**Exercise brief:** The expected output is an exact copy of the lines from the one containing "hammer (2nd from" to the final line below, minus any pictures.

Records from a collection:
=== Begin Enclosure ===

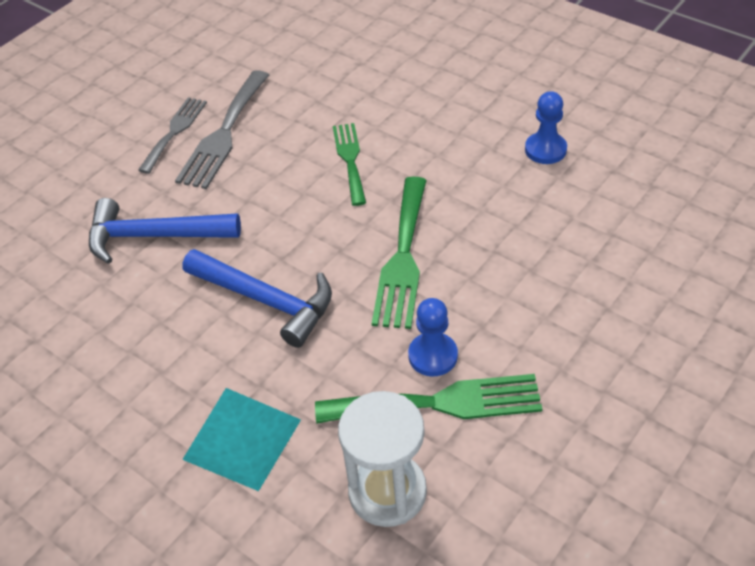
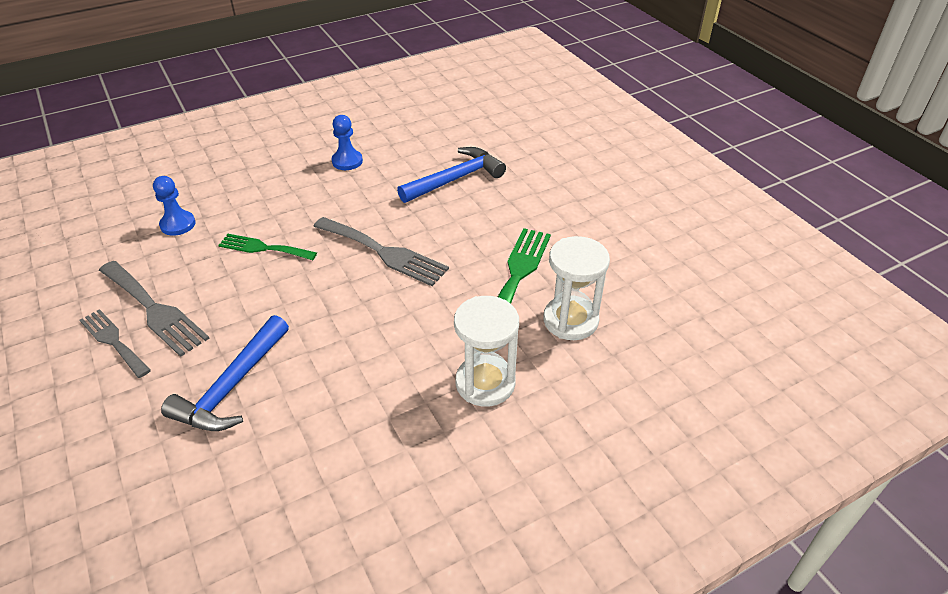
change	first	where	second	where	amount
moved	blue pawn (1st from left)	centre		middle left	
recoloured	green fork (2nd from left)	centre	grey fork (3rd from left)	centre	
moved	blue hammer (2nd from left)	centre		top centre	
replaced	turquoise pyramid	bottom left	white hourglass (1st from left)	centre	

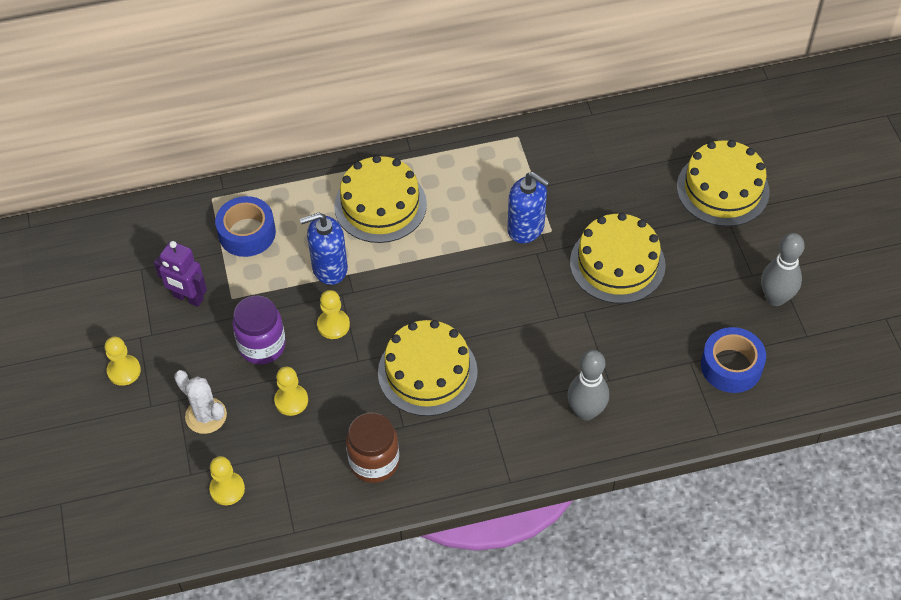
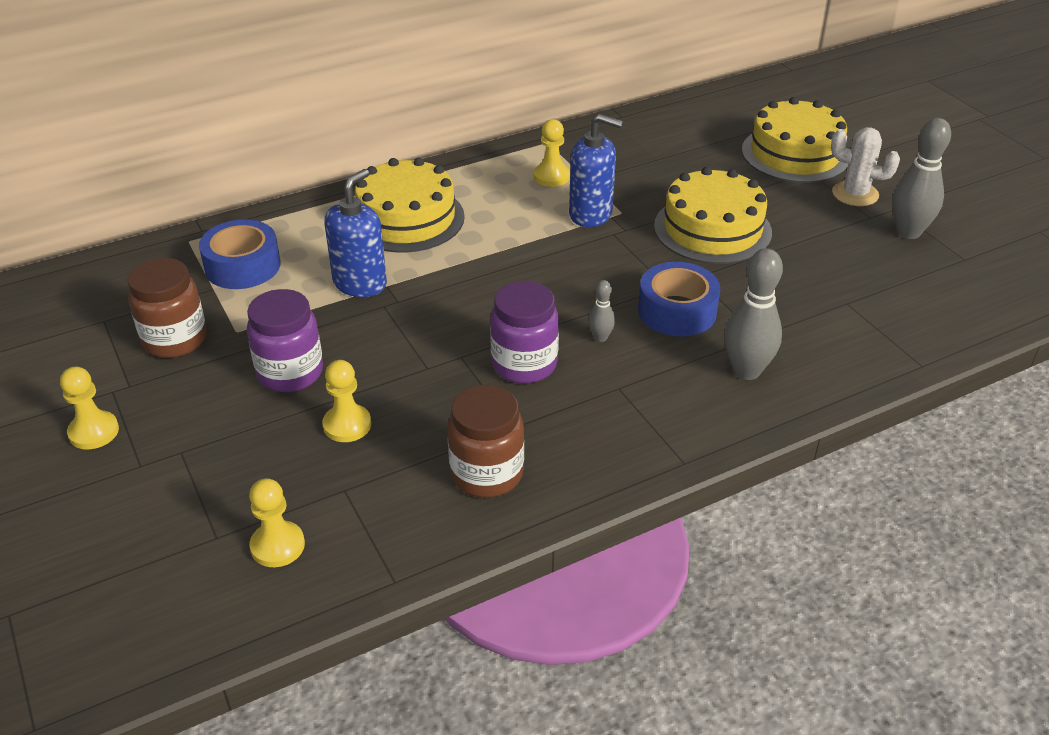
change	first	where	second	where	amount
replaced	purple robot	middle left	brown jar (1st from left)	middle left	
turned	blue soap dispenser (1st from left)	centre		top centre	150 degrees clockwise
replaced	yellow cake (2nd from left)	centre	purple jar (2nd from left)	centre	
moved	yellow pawn (4th from left)	centre		top centre	
added			grey bowling pin (1st from left)	centre	
moved	blue tape (2nd from left)	middle right		centre	
moved	white cactus	bottom left		top right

=== End Enclosure ===

**Solution for this task:**
moved	blue hammer (2nd from left)	centre		top centre	
replaced	turquoise pyramid	bottom left	white hourglass (1st from left)	centre	

change	first	where	second	where	amount
replaced	purple robot	middle left	brown jar (1st from left)	middle left	
turned	blue soap dispenser (1st from left)	centre		top centre	150 degrees clockwise
replaced	yellow cake (2nd from left)	centre	purple jar (2nd from left)	centre	
moved	yellow pawn (4th from left)	centre		top centre	
added			grey bowling pin (1st from left)	centre	
moved	blue tape (2nd from left)	middle right		centre	
moved	white cactus	bottom left		top right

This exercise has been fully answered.